Using the records below, give again exactly the lines from the line that contains "V1: 2.5V (plus" through the line that contains "P204 pin 1: +9V -> GND", both ends included, and only those.

BEGIN Excerpted records

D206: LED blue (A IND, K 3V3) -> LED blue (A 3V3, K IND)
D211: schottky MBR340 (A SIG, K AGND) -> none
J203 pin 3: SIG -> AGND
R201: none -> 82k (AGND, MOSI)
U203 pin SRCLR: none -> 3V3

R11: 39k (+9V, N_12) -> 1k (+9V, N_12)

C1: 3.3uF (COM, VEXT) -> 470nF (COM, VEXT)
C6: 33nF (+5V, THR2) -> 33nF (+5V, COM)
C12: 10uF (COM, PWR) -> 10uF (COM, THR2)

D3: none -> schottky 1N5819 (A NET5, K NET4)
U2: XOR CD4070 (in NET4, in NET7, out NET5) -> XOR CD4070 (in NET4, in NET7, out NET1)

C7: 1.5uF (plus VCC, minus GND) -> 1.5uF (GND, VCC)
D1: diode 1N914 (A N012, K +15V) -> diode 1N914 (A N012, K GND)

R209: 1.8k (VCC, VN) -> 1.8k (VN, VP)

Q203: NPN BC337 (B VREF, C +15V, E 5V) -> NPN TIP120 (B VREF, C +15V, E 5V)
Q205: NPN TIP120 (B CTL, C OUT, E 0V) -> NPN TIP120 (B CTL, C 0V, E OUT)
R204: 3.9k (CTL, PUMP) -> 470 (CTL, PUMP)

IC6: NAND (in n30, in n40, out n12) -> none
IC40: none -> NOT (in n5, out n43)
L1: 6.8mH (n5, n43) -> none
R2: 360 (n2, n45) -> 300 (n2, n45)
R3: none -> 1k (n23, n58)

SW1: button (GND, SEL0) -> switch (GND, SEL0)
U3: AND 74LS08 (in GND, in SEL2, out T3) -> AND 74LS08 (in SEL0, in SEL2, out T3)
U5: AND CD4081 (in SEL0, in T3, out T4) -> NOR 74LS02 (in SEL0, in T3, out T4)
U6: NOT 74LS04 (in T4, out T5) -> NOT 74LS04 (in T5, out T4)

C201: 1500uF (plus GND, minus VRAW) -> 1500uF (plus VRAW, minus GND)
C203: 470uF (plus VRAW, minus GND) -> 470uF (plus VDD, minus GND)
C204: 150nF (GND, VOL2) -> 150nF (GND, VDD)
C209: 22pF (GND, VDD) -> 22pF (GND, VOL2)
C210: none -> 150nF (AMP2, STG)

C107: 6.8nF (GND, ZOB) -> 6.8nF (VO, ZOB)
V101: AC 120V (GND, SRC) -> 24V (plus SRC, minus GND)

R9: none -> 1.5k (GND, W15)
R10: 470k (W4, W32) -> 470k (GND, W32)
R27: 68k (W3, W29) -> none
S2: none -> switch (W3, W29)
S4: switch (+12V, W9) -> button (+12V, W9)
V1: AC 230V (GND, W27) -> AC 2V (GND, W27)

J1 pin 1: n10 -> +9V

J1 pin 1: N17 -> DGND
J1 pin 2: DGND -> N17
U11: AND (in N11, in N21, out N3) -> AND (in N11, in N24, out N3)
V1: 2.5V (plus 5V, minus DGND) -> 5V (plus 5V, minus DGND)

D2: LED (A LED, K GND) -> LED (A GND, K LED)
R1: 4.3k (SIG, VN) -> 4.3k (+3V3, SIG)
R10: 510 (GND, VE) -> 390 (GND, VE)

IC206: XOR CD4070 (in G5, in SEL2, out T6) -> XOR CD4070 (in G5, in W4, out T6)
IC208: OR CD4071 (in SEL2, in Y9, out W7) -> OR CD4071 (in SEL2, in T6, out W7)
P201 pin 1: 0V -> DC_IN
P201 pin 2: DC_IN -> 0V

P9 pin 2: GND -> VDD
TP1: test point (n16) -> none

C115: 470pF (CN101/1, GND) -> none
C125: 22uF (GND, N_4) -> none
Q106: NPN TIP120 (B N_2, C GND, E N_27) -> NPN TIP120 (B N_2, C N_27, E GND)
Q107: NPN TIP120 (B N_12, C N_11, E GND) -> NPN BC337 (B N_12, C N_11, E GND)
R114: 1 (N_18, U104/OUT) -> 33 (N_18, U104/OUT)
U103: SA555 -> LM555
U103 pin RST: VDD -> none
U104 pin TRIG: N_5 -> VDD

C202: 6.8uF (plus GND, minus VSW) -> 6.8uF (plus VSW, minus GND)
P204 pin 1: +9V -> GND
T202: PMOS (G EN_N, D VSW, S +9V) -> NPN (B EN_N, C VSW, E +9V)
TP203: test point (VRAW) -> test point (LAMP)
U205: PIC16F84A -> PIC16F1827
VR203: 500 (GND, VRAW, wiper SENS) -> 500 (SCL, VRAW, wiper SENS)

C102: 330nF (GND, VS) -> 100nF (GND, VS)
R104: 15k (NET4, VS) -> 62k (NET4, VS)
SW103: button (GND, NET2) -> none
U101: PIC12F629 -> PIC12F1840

END Excerpted records

Response to this task:
V1: 2.5V (plus 5V, minus DGND) -> 5V (plus 5V, minus DGND)

D2: LED (A LED, K GND) -> LED (A GND, K LED)
R1: 4.3k (SIG, VN) -> 4.3k (+3V3, SIG)
R10: 510 (GND, VE) -> 390 (GND, VE)

IC206: XOR CD4070 (in G5, in SEL2, out T6) -> XOR CD4070 (in G5, in W4, out T6)
IC208: OR CD4071 (in SEL2, in Y9, out W7) -> OR CD4071 (in SEL2, in T6, out W7)
P201 pin 1: 0V -> DC_IN
P201 pin 2: DC_IN -> 0V

P9 pin 2: GND -> VDD
TP1: test point (n16) -> none

C115: 470pF (CN101/1, GND) -> none
C125: 22uF (GND, N_4) -> none
Q106: NPN TIP120 (B N_2, C GND, E N_27) -> NPN TIP120 (B N_2, C N_27, E GND)
Q107: NPN TIP120 (B N_12, C N_11, E GND) -> NPN BC337 (B N_12, C N_11, E GND)
R114: 1 (N_18, U104/OUT) -> 33 (N_18, U104/OUT)
U103: SA555 -> LM555
U103 pin RST: VDD -> none
U104 pin TRIG: N_5 -> VDD

C202: 6.8uF (plus GND, minus VSW) -> 6.8uF (plus VSW, minus GND)
P204 pin 1: +9V -> GND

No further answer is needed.